_EXTRACTED ENTRIES:_
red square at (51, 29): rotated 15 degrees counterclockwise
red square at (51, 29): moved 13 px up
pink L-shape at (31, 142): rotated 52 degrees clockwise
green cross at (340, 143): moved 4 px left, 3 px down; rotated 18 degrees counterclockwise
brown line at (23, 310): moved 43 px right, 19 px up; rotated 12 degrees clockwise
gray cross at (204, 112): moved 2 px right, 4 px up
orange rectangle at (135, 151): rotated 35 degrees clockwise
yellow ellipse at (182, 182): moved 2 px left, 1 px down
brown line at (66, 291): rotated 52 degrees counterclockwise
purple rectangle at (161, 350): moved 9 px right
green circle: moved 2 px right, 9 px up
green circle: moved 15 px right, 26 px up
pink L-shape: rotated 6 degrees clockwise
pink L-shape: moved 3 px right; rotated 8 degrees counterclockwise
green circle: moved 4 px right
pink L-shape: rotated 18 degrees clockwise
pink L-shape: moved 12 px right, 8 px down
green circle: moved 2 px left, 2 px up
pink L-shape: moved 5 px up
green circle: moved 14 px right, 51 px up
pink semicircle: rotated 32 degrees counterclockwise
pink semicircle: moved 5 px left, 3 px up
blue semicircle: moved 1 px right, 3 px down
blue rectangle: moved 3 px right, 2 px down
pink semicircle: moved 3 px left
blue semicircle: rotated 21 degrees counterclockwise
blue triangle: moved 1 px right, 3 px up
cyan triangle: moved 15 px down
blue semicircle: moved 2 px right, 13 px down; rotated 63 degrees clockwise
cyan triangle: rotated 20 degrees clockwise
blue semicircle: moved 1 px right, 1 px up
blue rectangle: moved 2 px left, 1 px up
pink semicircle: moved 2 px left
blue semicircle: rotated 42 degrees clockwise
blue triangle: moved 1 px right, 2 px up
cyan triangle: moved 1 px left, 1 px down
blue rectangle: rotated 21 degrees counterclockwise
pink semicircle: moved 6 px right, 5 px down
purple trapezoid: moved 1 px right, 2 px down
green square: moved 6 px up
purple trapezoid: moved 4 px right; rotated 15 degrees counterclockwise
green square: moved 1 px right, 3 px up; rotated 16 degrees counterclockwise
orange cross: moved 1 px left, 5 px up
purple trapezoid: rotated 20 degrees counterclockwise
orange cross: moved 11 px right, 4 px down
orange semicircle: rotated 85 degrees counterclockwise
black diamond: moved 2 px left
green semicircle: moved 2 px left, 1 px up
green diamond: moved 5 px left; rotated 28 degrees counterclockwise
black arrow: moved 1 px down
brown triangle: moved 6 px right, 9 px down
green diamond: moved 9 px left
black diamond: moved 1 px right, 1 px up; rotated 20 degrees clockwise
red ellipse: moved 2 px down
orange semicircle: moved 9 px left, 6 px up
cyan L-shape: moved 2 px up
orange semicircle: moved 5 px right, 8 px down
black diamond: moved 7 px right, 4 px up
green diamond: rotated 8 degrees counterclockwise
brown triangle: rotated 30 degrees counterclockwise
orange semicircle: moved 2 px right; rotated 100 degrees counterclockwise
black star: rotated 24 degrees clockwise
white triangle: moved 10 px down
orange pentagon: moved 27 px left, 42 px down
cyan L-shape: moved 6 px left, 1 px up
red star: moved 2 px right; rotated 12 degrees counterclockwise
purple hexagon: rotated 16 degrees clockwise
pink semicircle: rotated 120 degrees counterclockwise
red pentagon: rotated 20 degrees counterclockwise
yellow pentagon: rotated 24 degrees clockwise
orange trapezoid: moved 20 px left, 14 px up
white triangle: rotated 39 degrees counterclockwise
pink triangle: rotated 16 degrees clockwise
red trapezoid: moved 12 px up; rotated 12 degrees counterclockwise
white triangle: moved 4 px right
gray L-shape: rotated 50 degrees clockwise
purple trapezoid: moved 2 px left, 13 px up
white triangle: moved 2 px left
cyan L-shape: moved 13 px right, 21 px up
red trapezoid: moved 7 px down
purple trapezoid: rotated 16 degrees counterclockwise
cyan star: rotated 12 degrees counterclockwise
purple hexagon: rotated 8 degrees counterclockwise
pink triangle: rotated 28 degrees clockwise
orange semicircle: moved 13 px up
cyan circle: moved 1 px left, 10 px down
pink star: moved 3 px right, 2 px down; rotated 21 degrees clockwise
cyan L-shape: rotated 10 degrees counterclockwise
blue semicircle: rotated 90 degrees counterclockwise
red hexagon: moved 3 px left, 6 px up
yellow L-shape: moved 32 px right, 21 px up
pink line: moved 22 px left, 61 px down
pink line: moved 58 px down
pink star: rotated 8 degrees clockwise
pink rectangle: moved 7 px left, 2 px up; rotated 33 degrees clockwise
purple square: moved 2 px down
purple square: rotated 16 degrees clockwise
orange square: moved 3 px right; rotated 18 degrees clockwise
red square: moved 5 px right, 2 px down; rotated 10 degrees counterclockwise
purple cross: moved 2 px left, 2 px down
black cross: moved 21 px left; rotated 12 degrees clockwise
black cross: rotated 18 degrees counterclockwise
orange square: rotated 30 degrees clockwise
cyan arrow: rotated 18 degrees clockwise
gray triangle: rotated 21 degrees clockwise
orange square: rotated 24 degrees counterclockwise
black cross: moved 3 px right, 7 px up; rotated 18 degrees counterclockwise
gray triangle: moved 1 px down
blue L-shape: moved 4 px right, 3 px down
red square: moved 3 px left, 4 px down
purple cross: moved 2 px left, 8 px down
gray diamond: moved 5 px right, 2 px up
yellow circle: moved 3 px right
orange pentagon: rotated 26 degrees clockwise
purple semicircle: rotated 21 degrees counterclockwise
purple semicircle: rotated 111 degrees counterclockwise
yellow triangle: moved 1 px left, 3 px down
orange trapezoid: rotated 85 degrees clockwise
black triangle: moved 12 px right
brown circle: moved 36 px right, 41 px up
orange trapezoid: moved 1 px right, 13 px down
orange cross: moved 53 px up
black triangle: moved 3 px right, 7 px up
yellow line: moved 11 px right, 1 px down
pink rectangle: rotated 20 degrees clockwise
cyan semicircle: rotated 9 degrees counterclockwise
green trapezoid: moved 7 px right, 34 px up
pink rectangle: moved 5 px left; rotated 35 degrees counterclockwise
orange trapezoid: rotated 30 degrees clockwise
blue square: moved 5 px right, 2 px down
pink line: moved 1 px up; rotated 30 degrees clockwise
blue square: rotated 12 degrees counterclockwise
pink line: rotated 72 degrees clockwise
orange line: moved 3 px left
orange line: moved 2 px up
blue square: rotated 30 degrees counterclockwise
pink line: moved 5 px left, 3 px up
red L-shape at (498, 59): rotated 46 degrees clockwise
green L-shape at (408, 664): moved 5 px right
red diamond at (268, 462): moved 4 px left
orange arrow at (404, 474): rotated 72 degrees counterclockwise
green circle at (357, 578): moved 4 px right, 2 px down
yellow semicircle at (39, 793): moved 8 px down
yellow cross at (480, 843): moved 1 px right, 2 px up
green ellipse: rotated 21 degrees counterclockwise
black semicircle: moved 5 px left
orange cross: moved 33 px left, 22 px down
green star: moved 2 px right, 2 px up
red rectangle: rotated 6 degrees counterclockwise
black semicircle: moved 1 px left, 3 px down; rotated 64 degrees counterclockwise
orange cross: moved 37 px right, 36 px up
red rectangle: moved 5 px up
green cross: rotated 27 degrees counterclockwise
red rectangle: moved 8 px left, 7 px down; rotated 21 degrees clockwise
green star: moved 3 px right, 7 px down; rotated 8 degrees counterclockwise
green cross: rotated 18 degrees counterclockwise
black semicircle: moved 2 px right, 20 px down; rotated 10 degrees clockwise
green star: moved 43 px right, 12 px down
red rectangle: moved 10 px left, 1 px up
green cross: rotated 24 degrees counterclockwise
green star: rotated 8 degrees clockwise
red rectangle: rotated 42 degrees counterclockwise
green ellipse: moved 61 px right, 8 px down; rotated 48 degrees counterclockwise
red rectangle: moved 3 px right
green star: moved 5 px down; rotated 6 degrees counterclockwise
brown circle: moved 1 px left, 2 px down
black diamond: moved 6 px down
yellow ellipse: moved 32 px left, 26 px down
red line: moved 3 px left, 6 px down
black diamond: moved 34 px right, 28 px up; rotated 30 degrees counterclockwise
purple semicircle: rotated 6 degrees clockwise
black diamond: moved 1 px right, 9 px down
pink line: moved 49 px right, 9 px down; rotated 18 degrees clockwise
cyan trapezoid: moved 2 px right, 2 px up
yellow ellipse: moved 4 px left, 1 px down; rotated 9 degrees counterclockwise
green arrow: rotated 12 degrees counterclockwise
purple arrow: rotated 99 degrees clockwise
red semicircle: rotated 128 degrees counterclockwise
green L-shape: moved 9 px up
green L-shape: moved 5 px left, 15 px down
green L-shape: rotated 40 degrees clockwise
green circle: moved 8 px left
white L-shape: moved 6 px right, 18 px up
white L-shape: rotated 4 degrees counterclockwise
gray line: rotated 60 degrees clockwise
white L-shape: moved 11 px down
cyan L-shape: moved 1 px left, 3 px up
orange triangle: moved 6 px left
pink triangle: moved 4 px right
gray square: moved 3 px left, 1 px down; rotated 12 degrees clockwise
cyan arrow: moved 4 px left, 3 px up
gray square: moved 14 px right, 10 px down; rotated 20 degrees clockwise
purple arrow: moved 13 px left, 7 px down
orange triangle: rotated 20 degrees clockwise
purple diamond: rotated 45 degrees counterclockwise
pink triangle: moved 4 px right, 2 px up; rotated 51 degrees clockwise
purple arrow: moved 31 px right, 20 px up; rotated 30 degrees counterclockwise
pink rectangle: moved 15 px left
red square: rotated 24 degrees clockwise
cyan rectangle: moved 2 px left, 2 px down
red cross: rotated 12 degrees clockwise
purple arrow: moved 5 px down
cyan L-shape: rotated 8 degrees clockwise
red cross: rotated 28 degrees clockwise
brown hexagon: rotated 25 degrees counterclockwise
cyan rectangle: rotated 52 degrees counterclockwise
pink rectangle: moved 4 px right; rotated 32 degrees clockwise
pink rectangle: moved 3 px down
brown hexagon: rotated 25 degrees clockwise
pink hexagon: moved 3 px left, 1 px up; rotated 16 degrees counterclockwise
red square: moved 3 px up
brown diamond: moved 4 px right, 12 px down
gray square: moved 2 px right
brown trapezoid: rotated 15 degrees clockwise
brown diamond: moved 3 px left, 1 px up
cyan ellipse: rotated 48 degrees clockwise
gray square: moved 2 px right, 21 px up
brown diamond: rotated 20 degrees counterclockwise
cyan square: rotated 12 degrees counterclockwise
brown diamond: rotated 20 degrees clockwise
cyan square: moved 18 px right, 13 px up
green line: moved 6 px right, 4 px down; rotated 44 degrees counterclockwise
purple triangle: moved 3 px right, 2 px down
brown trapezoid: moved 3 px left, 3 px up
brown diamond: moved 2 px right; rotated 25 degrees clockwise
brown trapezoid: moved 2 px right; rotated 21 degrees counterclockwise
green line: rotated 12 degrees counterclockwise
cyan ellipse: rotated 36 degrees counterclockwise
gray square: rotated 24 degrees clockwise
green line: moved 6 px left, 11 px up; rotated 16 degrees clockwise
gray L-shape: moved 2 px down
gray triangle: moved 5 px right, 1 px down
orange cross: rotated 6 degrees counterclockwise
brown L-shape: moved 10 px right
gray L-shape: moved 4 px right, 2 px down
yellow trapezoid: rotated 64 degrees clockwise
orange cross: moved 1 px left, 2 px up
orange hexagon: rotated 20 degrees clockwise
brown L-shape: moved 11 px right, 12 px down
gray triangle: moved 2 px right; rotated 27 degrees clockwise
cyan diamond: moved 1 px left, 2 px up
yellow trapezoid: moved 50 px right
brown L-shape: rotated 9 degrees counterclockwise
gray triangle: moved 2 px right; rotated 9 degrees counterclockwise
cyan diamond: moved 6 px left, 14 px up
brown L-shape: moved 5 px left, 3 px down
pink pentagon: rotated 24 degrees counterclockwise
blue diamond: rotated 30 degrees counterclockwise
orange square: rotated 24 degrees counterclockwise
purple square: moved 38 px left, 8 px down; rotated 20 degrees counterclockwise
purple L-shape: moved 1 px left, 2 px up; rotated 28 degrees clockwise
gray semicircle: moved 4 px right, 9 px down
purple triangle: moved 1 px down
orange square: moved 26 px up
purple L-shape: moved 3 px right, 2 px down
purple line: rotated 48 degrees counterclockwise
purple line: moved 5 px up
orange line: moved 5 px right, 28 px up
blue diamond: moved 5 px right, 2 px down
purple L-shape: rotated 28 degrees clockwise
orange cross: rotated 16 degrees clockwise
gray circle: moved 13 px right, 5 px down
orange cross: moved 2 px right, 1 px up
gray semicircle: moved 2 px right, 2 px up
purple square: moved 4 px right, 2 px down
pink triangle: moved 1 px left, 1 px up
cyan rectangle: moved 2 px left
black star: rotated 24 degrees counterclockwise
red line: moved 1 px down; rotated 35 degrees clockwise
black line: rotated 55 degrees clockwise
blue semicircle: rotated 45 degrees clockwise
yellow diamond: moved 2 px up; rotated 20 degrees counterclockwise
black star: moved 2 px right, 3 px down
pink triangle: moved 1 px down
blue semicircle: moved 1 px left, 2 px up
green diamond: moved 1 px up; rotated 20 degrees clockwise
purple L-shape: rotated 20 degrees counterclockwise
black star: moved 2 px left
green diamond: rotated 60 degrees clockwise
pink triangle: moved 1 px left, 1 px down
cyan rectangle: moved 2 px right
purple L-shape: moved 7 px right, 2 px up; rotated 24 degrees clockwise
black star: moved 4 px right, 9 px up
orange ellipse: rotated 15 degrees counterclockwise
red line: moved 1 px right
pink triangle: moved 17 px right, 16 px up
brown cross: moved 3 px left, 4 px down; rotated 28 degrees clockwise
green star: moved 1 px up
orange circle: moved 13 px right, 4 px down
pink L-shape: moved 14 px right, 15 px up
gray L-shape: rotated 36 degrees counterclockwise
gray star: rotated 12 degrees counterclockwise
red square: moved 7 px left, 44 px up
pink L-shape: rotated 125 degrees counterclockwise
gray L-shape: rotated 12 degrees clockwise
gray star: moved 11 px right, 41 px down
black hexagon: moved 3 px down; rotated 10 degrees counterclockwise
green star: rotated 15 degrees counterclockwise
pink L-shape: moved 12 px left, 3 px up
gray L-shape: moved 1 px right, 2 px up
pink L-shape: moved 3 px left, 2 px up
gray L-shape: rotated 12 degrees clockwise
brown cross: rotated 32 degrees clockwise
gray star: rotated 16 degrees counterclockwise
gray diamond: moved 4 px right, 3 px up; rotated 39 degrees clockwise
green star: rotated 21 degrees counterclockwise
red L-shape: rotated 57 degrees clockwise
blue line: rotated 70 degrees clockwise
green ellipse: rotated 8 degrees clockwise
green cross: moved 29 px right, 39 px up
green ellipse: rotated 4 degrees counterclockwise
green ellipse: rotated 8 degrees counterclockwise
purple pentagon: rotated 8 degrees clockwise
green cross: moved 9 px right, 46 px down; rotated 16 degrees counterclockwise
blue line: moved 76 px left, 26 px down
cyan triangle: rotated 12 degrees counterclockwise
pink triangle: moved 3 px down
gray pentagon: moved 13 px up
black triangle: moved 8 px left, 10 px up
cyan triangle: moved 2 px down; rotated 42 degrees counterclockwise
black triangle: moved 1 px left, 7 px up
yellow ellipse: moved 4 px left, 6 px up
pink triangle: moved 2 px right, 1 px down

_EXERCISE GOAL:_ Please copy the rows starting at the first one and ending at the line containing "green square: moved 1", substituting "navy semicircle" for "blue semicircle" and leaving everything else unchanged.

_RESPONSE:_
red square at (51, 29): rotated 15 degrees counterclockwise
red square at (51, 29): moved 13 px up
pink L-shape at (31, 142): rotated 52 degrees clockwise
green cross at (340, 143): moved 4 px left, 3 px down; rotated 18 degrees counterclockwise
brown line at (23, 310): moved 43 px right, 19 px up; rotated 12 degrees clockwise
gray cross at (204, 112): moved 2 px right, 4 px up
orange rectangle at (135, 151): rotated 35 degrees clockwise
yellow ellipse at (182, 182): moved 2 px left, 1 px down
brown line at (66, 291): rotated 52 degrees counterclockwise
purple rectangle at (161, 350): moved 9 px right
green circle: moved 2 px right, 9 px up
green circle: moved 15 px right, 26 px up
pink L-shape: rotated 6 degrees clockwise
pink L-shape: moved 3 px right; rotated 8 degrees counterclockwise
green circle: moved 4 px right
pink L-shape: rotated 18 degrees clockwise
pink L-shape: moved 12 px right, 8 px down
green circle: moved 2 px left, 2 px up
pink L-shape: moved 5 px up
green circle: moved 14 px right, 51 px up
pink semicircle: rotated 32 degrees counterclockwise
pink semicircle: moved 5 px left, 3 px up
navy semicircle: moved 1 px right, 3 px down
blue rectangle: moved 3 px right, 2 px down
pink semicircle: moved 3 px left
navy semicircle: rotated 21 degrees counterclockwise
blue triangle: moved 1 px right, 3 px up
cyan triangle: moved 15 px down
navy semicircle: moved 2 px right, 13 px down; rotated 63 degrees clockwise
cyan triangle: rotated 20 degrees clockwise
navy semicircle: moved 1 px right, 1 px up
blue rectangle: moved 2 px left, 1 px up
pink semicircle: moved 2 px left
navy semicircle: rotated 42 degrees clockwise
blue triangle: moved 1 px right, 2 px up
cyan triangle: moved 1 px left, 1 px down
blue rectangle: rotated 21 degrees counterclockwise
pink semicircle: moved 6 px right, 5 px down
purple trapezoid: moved 1 px right, 2 px down
green square: moved 6 px up
purple trapezoid: moved 4 px right; rotated 15 degrees counterclockwise
green square: moved 1 px right, 3 px up; rotated 16 degrees counterclockwise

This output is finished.